> **EXERCISE**
Give back the full listing as written. No pictures go with it.

> **PROVIDED RECORDS**
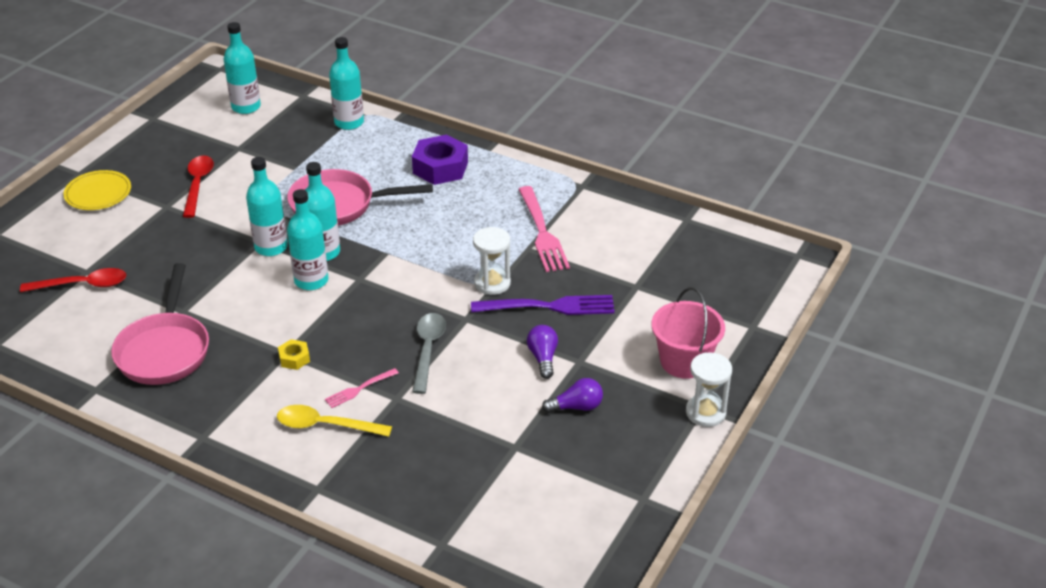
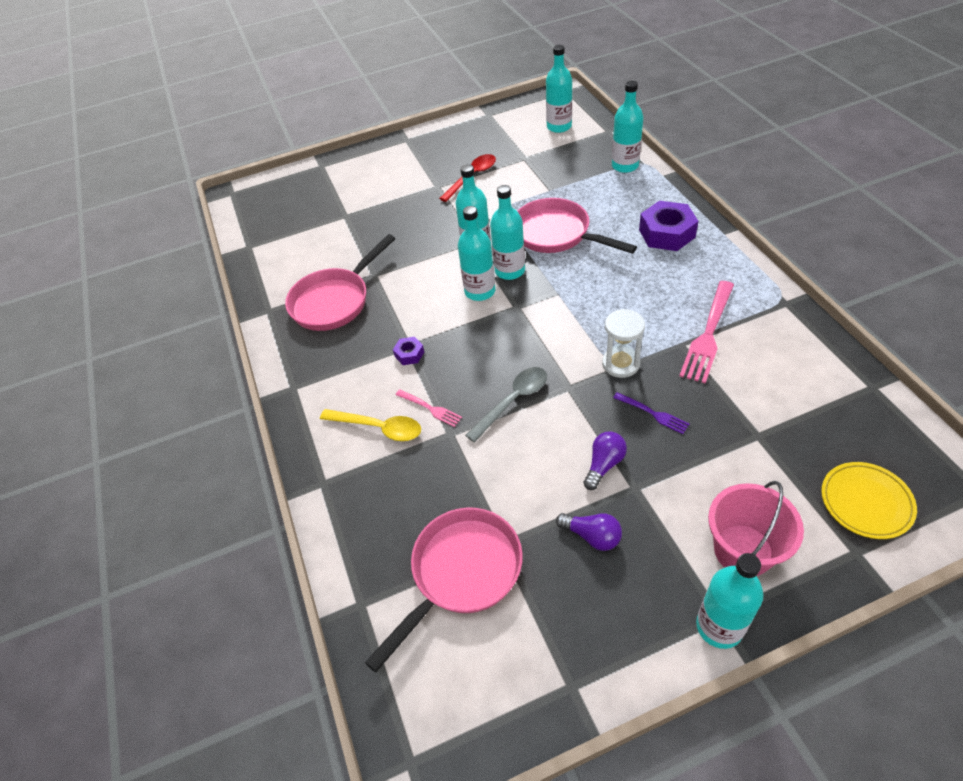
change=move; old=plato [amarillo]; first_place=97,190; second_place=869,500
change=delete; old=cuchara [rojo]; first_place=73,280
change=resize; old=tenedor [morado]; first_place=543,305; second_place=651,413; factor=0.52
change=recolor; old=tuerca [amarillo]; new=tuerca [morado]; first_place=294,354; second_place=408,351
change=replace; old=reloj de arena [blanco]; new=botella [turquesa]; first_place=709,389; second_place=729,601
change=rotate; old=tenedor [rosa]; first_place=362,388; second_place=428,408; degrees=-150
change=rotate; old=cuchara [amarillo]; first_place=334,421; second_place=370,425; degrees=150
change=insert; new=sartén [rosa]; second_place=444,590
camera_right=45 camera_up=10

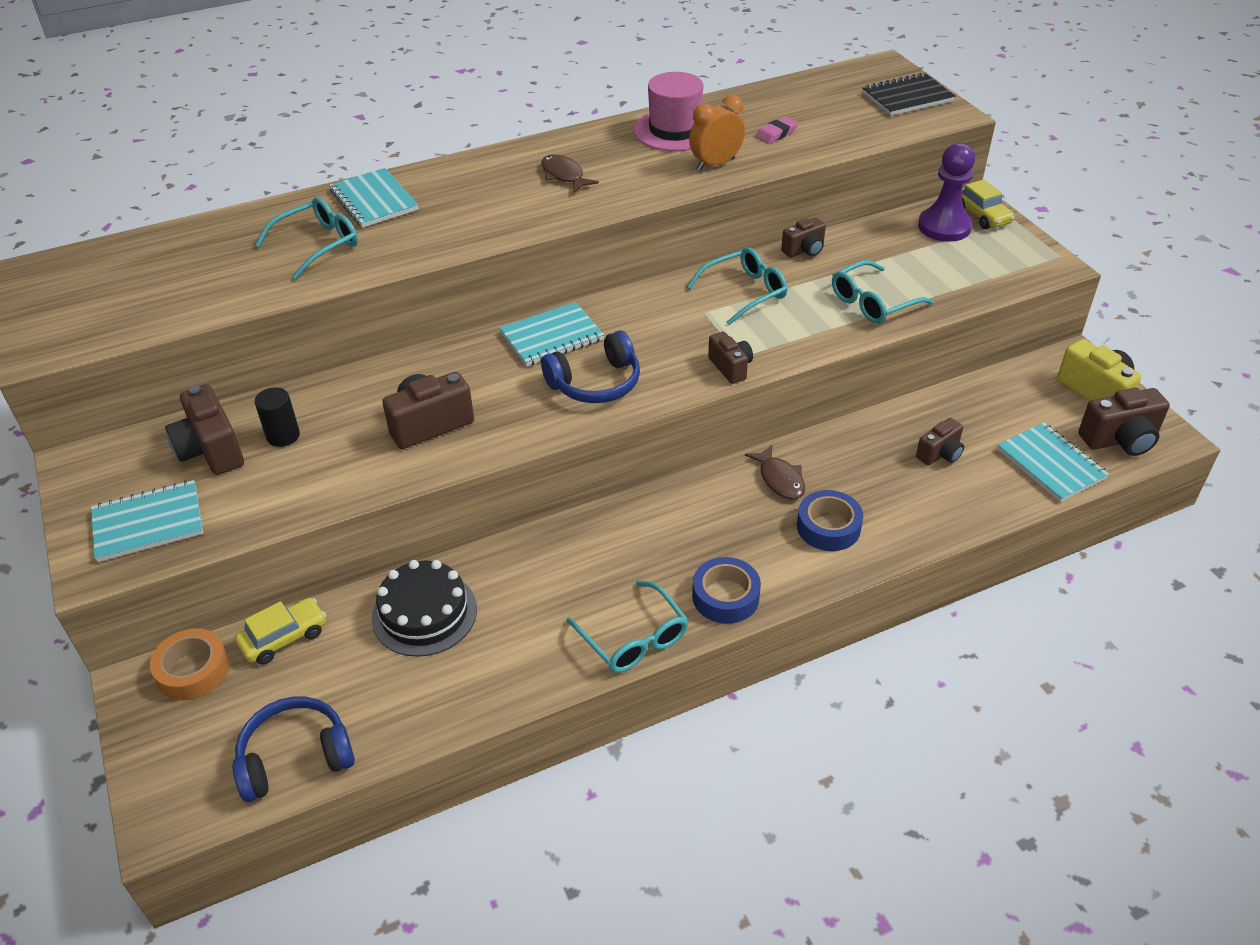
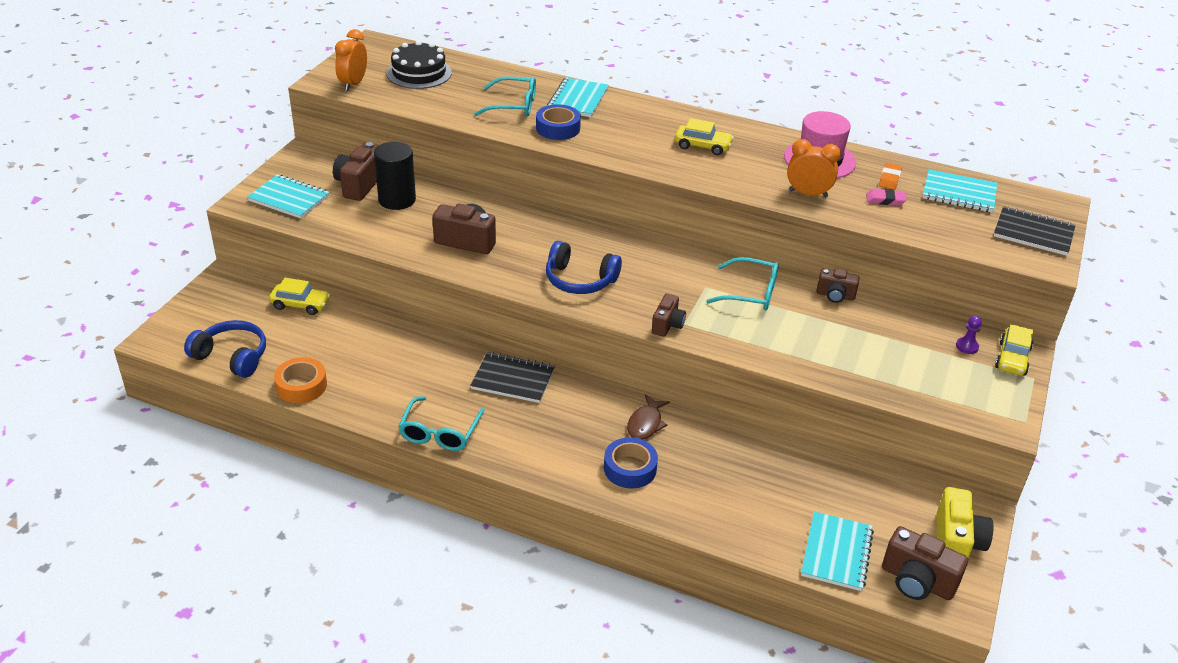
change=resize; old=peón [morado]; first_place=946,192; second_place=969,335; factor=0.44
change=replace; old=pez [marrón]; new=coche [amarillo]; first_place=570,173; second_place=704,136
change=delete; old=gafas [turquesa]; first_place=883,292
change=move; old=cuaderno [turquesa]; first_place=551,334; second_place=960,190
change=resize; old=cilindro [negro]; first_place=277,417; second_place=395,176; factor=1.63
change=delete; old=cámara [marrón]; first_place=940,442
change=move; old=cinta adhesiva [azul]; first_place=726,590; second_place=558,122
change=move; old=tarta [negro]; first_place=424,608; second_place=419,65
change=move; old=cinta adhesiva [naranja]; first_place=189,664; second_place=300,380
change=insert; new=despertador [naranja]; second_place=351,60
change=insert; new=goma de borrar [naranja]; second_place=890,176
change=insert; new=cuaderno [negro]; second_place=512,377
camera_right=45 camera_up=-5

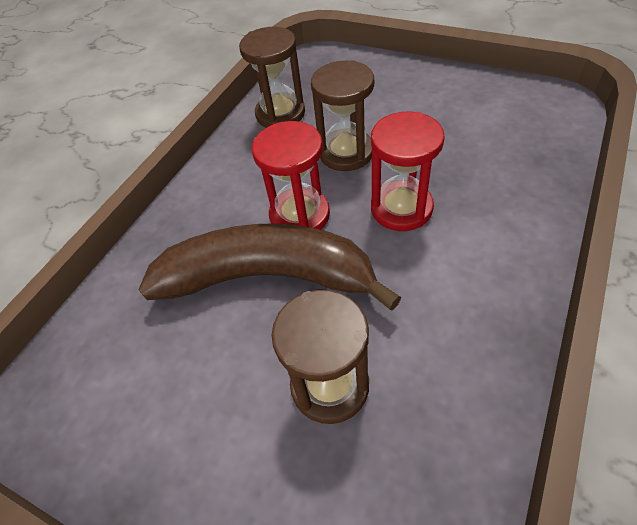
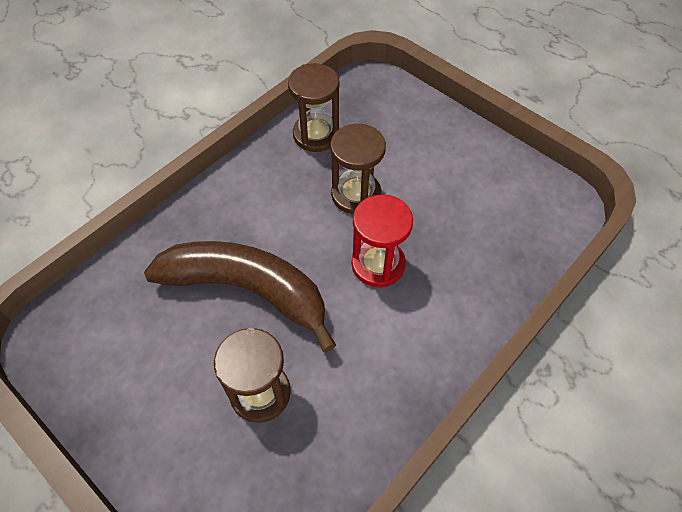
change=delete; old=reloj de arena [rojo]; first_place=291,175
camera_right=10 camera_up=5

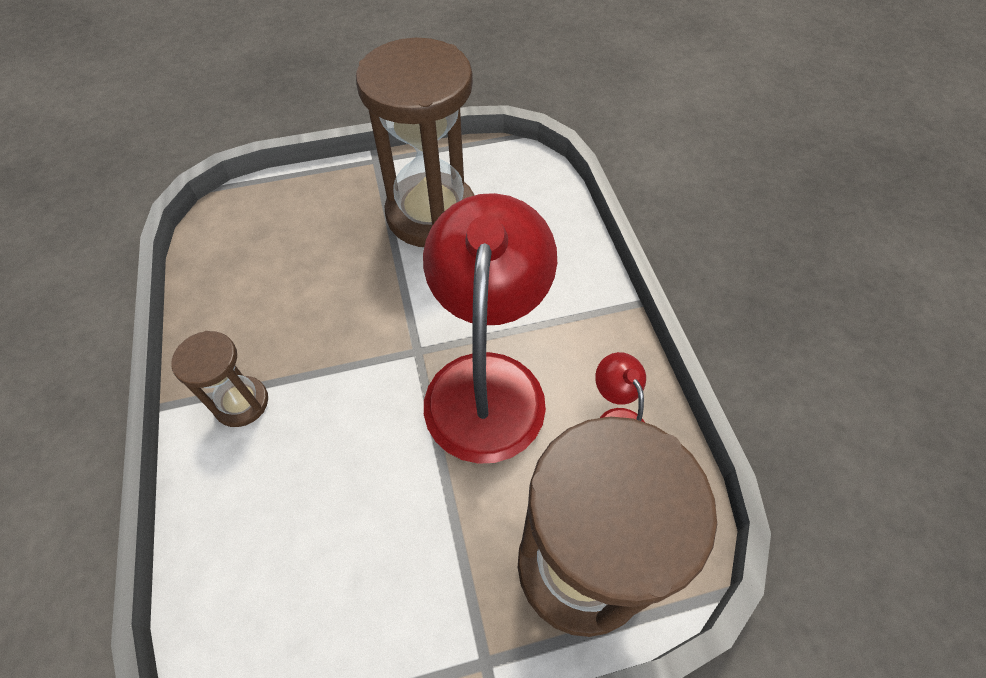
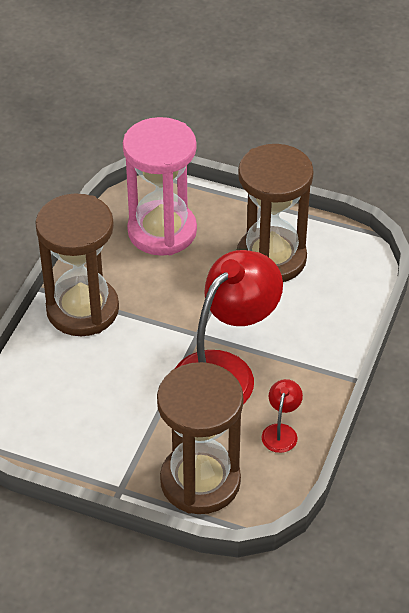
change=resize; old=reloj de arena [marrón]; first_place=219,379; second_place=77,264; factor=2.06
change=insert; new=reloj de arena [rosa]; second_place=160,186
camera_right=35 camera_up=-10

> **EXERCISE RESPONSE**
change=move; old=plato [amarillo]; first_place=97,190; second_place=869,500
change=delete; old=cuchara [rojo]; first_place=73,280
change=resize; old=tenedor [morado]; first_place=543,305; second_place=651,413; factor=0.52
change=recolor; old=tuerca [amarillo]; new=tuerca [morado]; first_place=294,354; second_place=408,351
change=replace; old=reloj de arena [blanco]; new=botella [turquesa]; first_place=709,389; second_place=729,601
change=rotate; old=tenedor [rosa]; first_place=362,388; second_place=428,408; degrees=-150
change=rotate; old=cuchara [amarillo]; first_place=334,421; second_place=370,425; degrees=150
change=insert; new=sartén [rosa]; second_place=444,590
camera_right=45 camera_up=10

change=resize; old=peón [morado]; first_place=946,192; second_place=969,335; factor=0.44
change=replace; old=pez [marrón]; new=coche [amarillo]; first_place=570,173; second_place=704,136
change=delete; old=gafas [turquesa]; first_place=883,292
change=move; old=cuaderno [turquesa]; first_place=551,334; second_place=960,190
change=resize; old=cilindro [negro]; first_place=277,417; second_place=395,176; factor=1.63
change=delete; old=cámara [marrón]; first_place=940,442
change=move; old=cinta adhesiva [azul]; first_place=726,590; second_place=558,122
change=move; old=tarta [negro]; first_place=424,608; second_place=419,65
change=move; old=cinta adhesiva [naranja]; first_place=189,664; second_place=300,380
change=insert; new=despertador [naranja]; second_place=351,60
change=insert; new=goma de borrar [naranja]; second_place=890,176
change=insert; new=cuaderno [negro]; second_place=512,377
camera_right=45 camera_up=-5

change=delete; old=reloj de arena [rojo]; first_place=291,175
camera_right=10 camera_up=5

change=resize; old=reloj de arena [marrón]; first_place=219,379; second_place=77,264; factor=2.06
change=insert; new=reloj de arena [rosa]; second_place=160,186
camera_right=35 camera_up=-10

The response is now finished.